**ABOUT THIS TASK**:
Each line that includes "brown" must be copied from the records.

**DATA TO EXAMINE**:
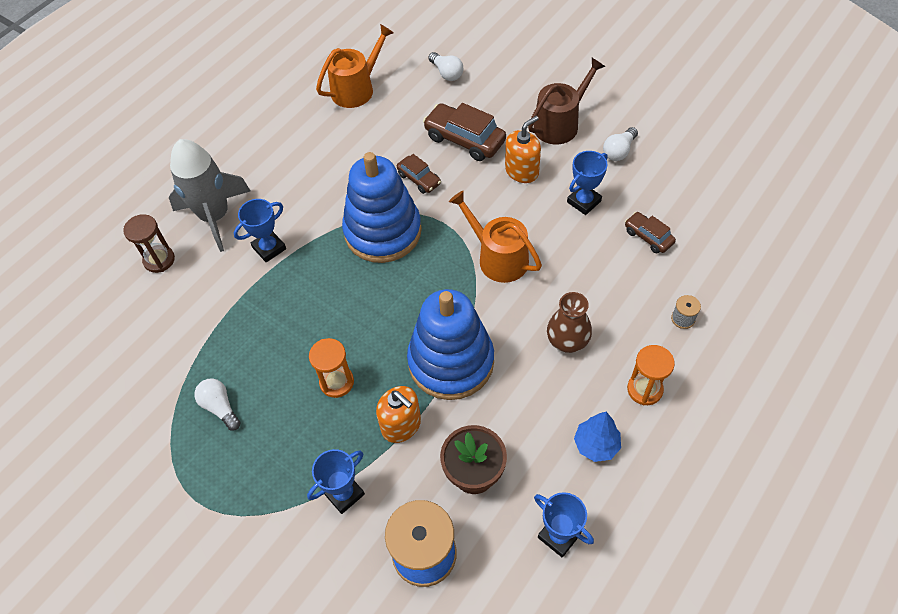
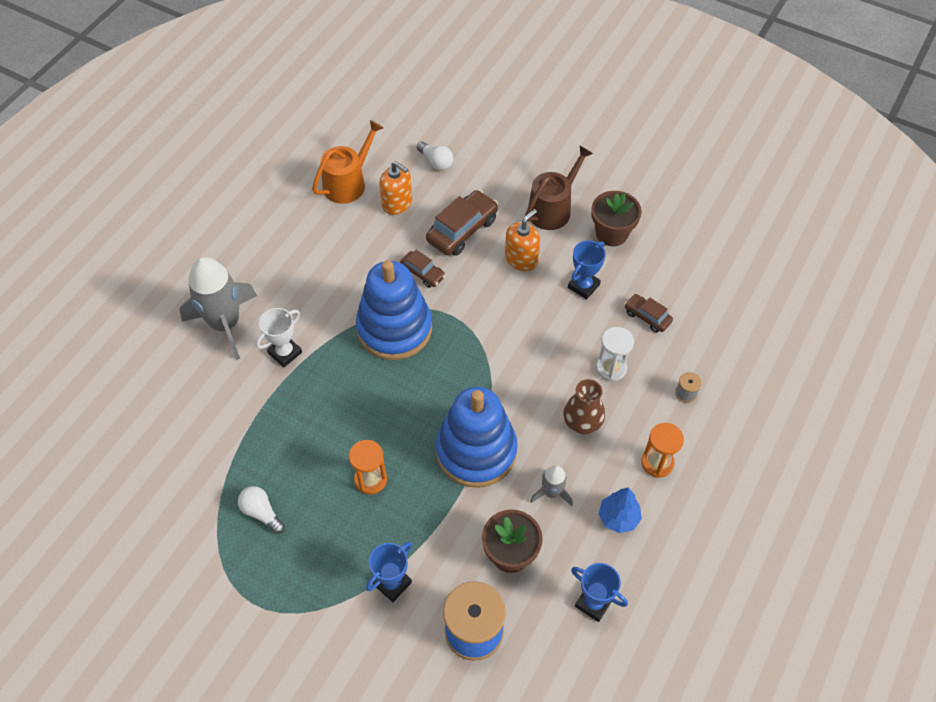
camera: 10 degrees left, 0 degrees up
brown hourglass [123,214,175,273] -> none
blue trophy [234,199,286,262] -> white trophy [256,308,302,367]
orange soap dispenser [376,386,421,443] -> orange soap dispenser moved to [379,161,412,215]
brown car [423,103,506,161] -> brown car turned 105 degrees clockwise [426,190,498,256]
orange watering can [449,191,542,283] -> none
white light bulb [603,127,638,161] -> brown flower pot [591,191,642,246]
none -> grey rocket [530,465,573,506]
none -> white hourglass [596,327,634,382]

...

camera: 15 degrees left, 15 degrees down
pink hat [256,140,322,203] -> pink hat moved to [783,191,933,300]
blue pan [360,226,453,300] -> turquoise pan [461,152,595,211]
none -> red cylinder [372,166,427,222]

---

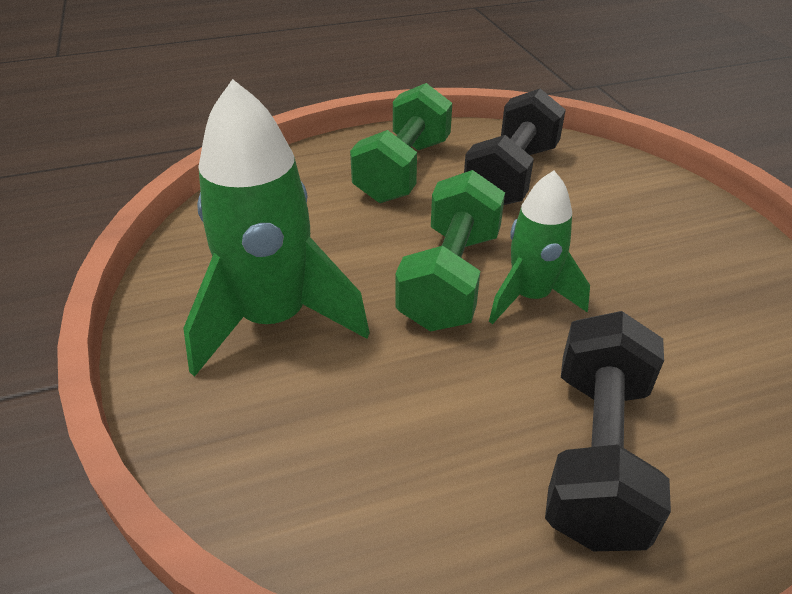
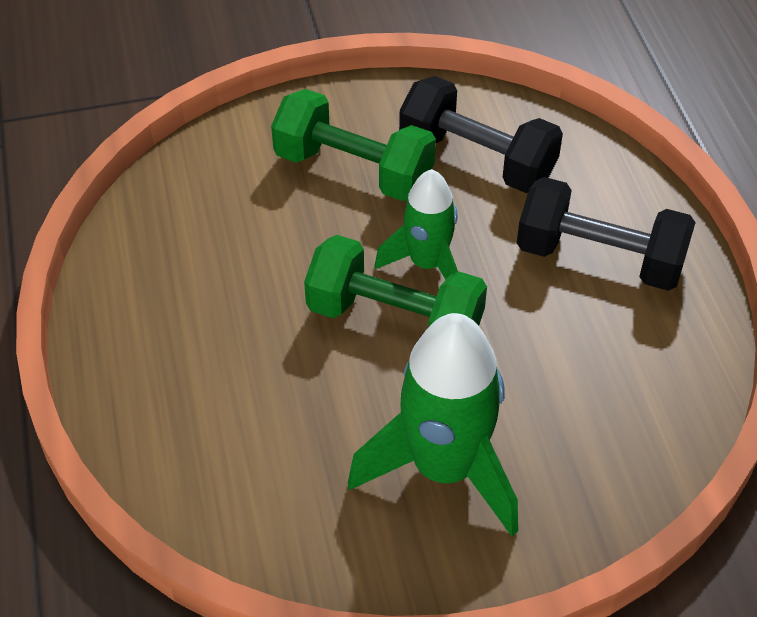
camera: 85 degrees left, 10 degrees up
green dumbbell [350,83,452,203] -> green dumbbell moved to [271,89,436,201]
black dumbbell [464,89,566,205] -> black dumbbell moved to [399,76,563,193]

**SOLVED PROBLEM**:
brown hourglass [123,214,175,273] -> none
brown car [423,103,506,161] -> brown car turned 105 degrees clockwise [426,190,498,256]
white light bulb [603,127,638,161] -> brown flower pot [591,191,642,246]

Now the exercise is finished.